▸ **Request**:
Leaving the pictures aside, transcribe the data below exactly.

#### Provided data ####

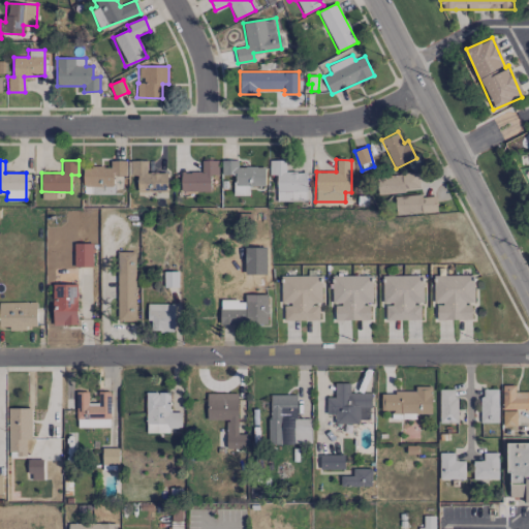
[(126,160),(110,161),(110,166),(83,167),(84,194),(114,193),(113,177),(127,176),(126,160)]
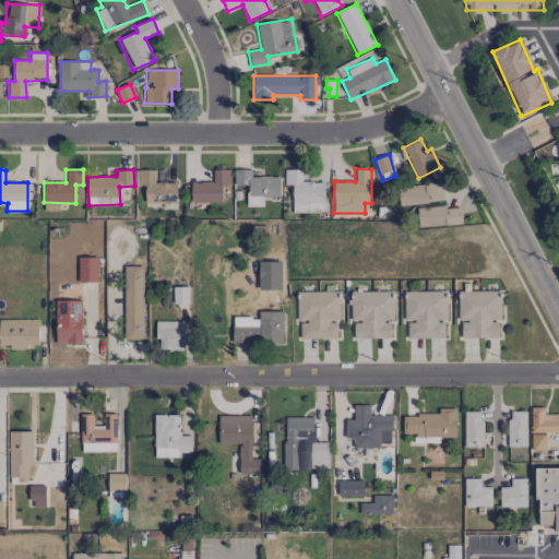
[(177,182),(155,182),(155,170),(138,169),(138,186),(145,186),(145,202),(176,203),(177,182)]
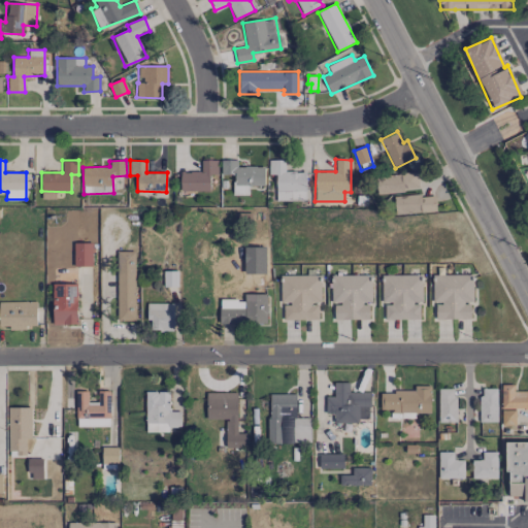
[(210,191),(209,175),(218,175),(218,160),(201,160),(201,171),(180,172),(180,191),(210,191)]
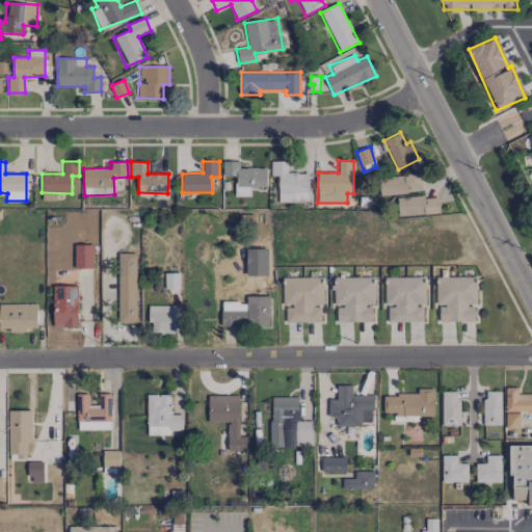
[(222,176),(236,177),(236,196),(250,196),(250,187),(266,187),(266,167),(239,167),(239,161),(223,161),(222,176)]
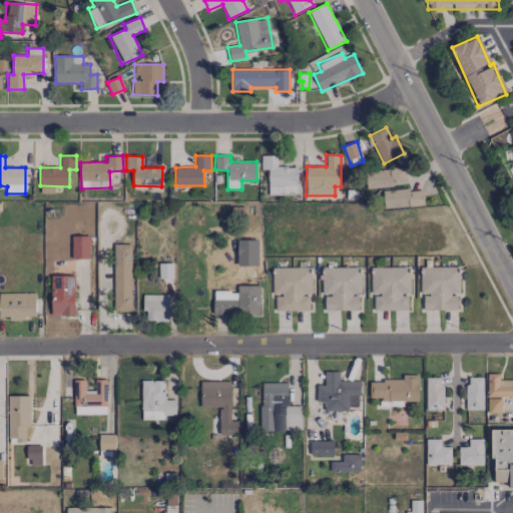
[(277,155),(262,155),(261,169),(269,169),(268,195),(297,195),(297,166),(277,166),(277,155)]
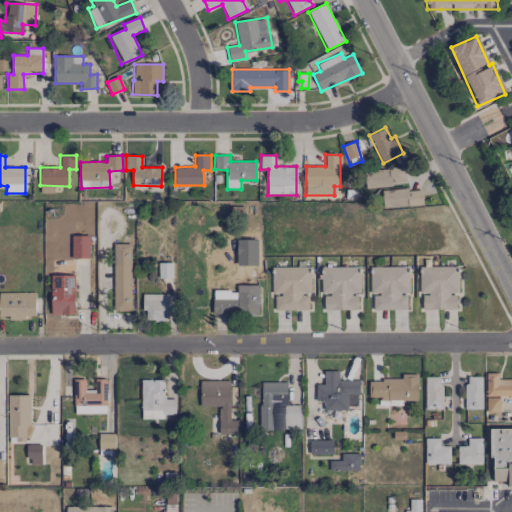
[(365,186),(406,185),(405,168),(365,169),(365,186)]
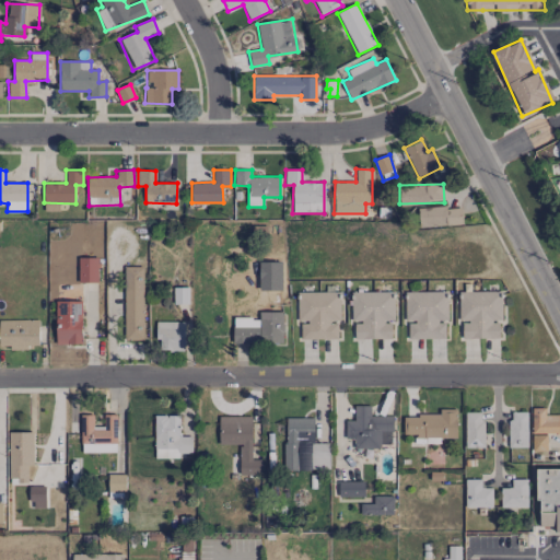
[(419,210),(420,229),(463,223),(462,205),(419,210)]
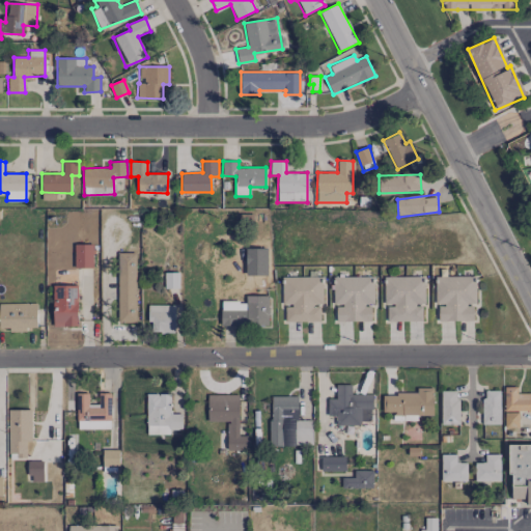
[(92,245),(74,244),(74,268),(92,268),(92,245)]
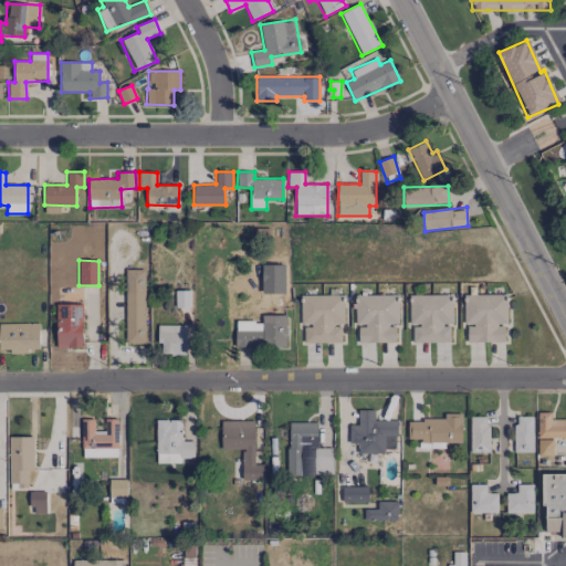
[(144,270),(125,270),(126,344),(145,344),(144,270)]
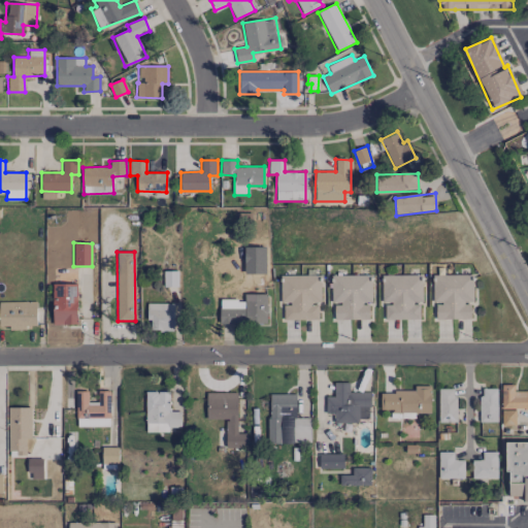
[(319,319),(318,303),(321,303),(321,274),(281,275),(281,303),(284,303),(284,320),(319,319)]
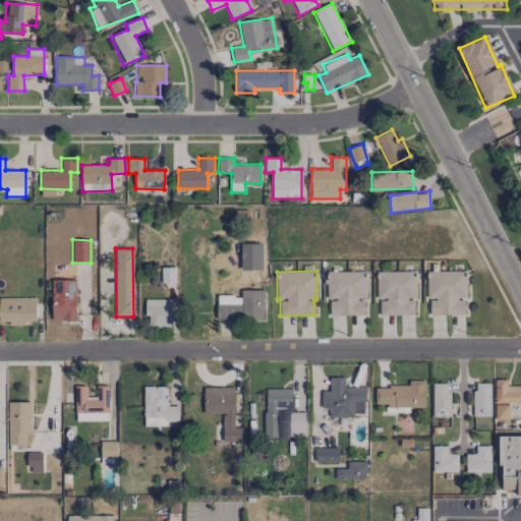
[(363,314),(363,299),(366,299),(366,271),(327,272),(327,299),(330,299),(330,315),(363,314)]
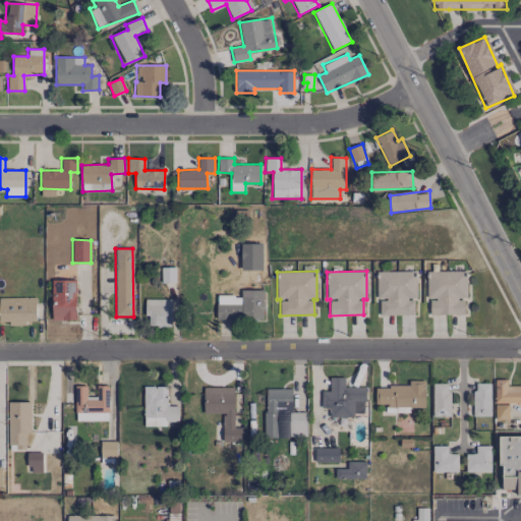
[(416,271),(377,272),(377,299),(380,299),(380,315),(413,314),(413,299),(416,299),(416,271)]
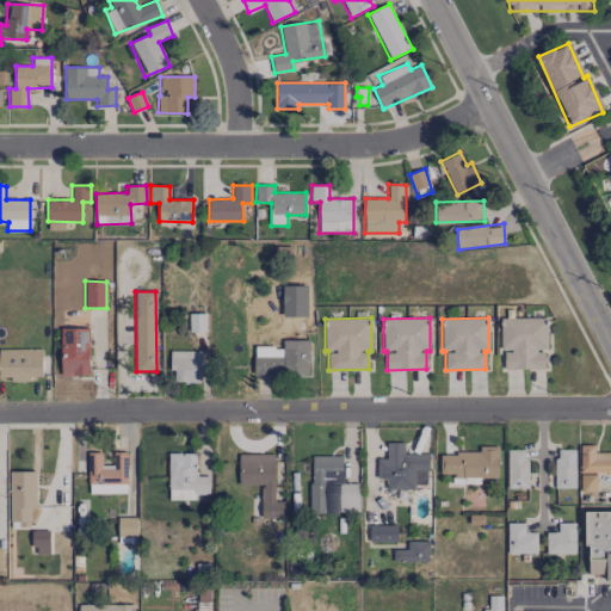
[(503,370),(544,369),(544,350),(548,350),(547,318),(501,319),(503,370)]
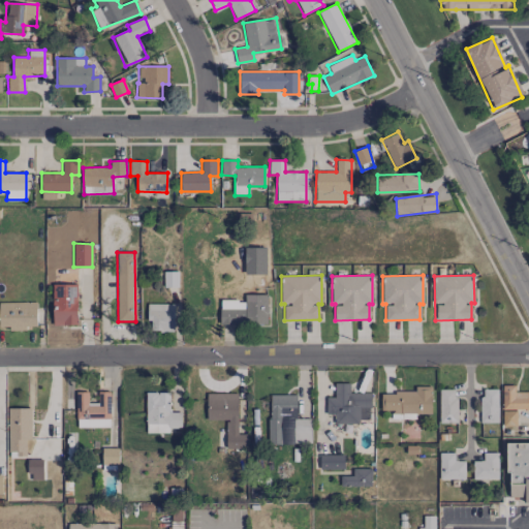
[(53,324),(76,325),(76,284),(53,284),(53,324)]
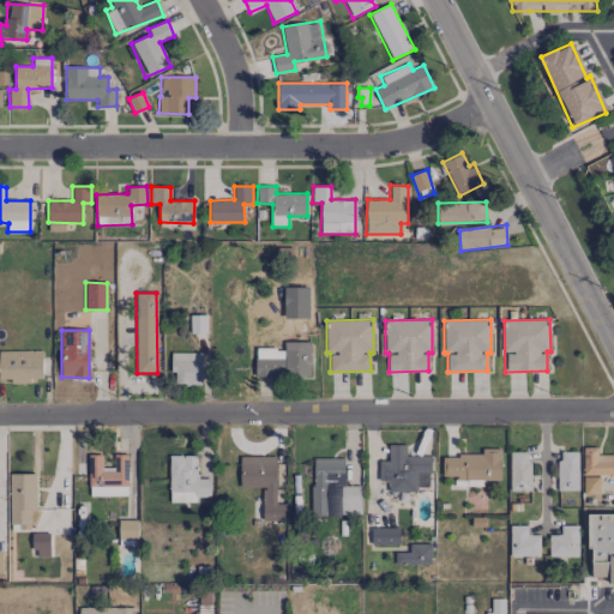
[(311,342),(283,342),(284,351),(263,351),(263,359),(254,359),(256,377),(311,375),(311,342)]
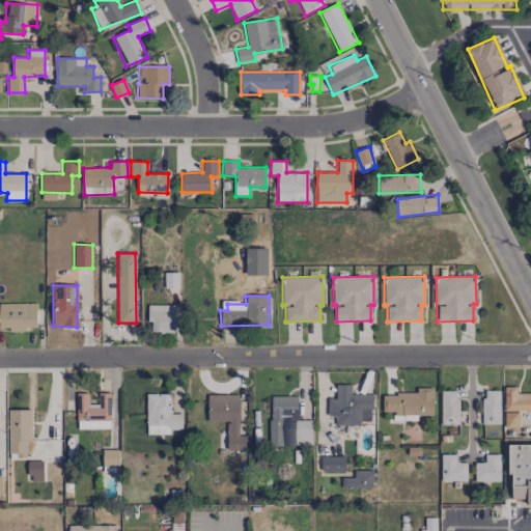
[(36,303),(0,303),(0,330),(26,329),(26,328),(37,327),(36,303)]
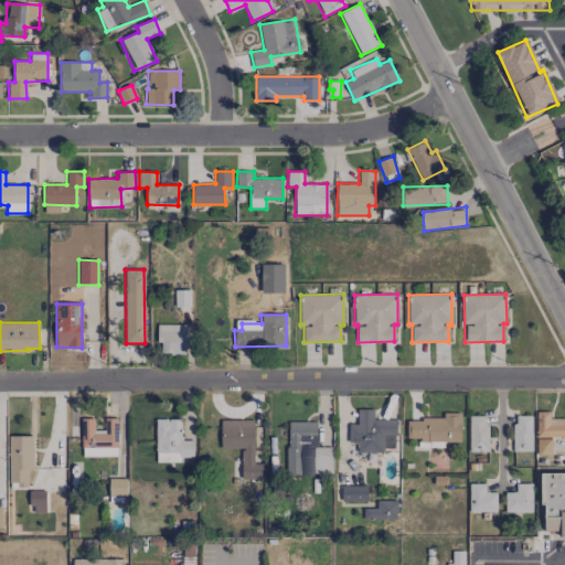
[(187,324),(159,324),(159,354),(187,354),(187,324)]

####

▸ **Solved problem**:
[(126,160),(110,161),(110,166),(83,167),(84,194),(114,193),(113,177),(127,176),(126,160)]
[(177,182),(155,182),(155,170),(138,169),(138,186),(145,186),(145,202),(176,203),(177,182)]
[(210,191),(209,175),(218,175),(218,160),(201,160),(201,171),(180,172),(180,191),(210,191)]
[(222,176),(236,177),(236,196),(250,196),(250,187),(266,187),(266,167),(239,167),(239,161),(223,161),(222,176)]
[(277,155),(262,155),(261,169),(269,169),(268,195),(297,195),(297,166),(277,166),(277,155)]
[(365,186),(406,185),(405,168),(365,169),(365,186)]
[(419,210),(420,229),(463,223),(462,205),(419,210)]
[(92,245),(74,244),(74,268),(92,268),(92,245)]
[(144,270),(125,270),(126,344),(145,344),(144,270)]
[(319,319),(318,303),(321,303),(321,274),(281,275),(281,303),(284,303),(284,320),(319,319)]
[(363,314),(363,299),(366,299),(366,271),(327,272),(327,299),(330,299),(330,315),(363,314)]
[(416,271),(377,272),(377,299),(380,299),(380,315),(413,314),(413,299),(416,299),(416,271)]
[(503,370),(544,369),(544,350),(548,350),(547,318),(501,319),(503,370)]
[(53,324),(76,325),(76,284),(53,284),(53,324)]
[(311,342),(283,342),(284,351),(263,351),(263,359),(254,359),(256,377),(311,375),(311,342)]
[(36,303),(0,303),(0,330),(26,329),(26,328),(37,327),(36,303)]
[(187,324),(159,324),(159,354),(187,354),(187,324)]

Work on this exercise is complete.